#### [Your objective]
Reproduce exactly the lines that run from the start of the records below to the line with "(296, 348) = (271, 300): green", inclusive.

#### [Supplied information]
────────

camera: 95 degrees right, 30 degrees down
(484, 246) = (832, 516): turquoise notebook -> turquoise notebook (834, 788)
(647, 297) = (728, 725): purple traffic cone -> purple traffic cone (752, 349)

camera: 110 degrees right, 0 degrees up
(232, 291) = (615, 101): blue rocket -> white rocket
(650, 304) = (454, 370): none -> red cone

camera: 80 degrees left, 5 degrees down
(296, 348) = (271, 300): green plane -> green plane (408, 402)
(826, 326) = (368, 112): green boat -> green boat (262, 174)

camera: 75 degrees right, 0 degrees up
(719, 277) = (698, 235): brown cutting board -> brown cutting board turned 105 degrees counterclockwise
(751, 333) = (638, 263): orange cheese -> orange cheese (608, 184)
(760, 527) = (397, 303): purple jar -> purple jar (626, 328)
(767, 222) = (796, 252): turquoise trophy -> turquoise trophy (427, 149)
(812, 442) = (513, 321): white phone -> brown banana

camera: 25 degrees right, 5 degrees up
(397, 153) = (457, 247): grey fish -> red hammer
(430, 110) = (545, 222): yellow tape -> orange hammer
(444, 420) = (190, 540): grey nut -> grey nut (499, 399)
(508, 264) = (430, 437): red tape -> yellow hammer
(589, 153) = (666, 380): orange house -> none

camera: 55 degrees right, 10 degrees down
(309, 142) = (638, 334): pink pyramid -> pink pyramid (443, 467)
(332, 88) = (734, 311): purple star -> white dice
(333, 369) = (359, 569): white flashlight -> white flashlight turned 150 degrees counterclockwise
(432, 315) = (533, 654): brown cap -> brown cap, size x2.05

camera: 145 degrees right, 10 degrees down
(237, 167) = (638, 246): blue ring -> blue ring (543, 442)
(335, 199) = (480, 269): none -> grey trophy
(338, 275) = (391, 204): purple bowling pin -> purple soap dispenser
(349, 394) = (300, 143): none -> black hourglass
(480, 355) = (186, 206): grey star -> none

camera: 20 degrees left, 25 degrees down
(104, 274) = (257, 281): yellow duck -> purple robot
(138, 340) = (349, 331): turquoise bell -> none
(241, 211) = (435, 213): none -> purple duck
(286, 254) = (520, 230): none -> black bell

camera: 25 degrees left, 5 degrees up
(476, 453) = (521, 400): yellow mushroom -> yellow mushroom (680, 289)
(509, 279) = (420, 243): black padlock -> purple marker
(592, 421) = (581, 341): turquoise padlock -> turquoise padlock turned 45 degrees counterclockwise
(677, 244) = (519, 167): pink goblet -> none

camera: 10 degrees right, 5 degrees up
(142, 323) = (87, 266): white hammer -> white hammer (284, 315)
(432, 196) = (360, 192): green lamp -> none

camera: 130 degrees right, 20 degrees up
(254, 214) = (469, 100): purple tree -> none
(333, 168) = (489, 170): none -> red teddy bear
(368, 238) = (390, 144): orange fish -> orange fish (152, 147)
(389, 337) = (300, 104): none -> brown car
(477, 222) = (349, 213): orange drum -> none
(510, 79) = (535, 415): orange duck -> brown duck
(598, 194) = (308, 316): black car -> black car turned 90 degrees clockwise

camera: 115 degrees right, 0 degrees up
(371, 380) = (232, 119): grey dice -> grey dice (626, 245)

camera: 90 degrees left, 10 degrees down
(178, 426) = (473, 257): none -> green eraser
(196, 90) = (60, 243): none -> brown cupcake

────────

#### [Expected output]
camera: 95 degrees right, 30 degrees down
(484, 246) = (832, 516): turquoise notebook -> turquoise notebook (834, 788)
(647, 297) = (728, 725): purple traffic cone -> purple traffic cone (752, 349)

camera: 110 degrees right, 0 degrees up
(232, 291) = (615, 101): blue rocket -> white rocket
(650, 304) = (454, 370): none -> red cone

camera: 80 degrees left, 5 degrees down
(296, 348) = (271, 300): green plane -> green plane (408, 402)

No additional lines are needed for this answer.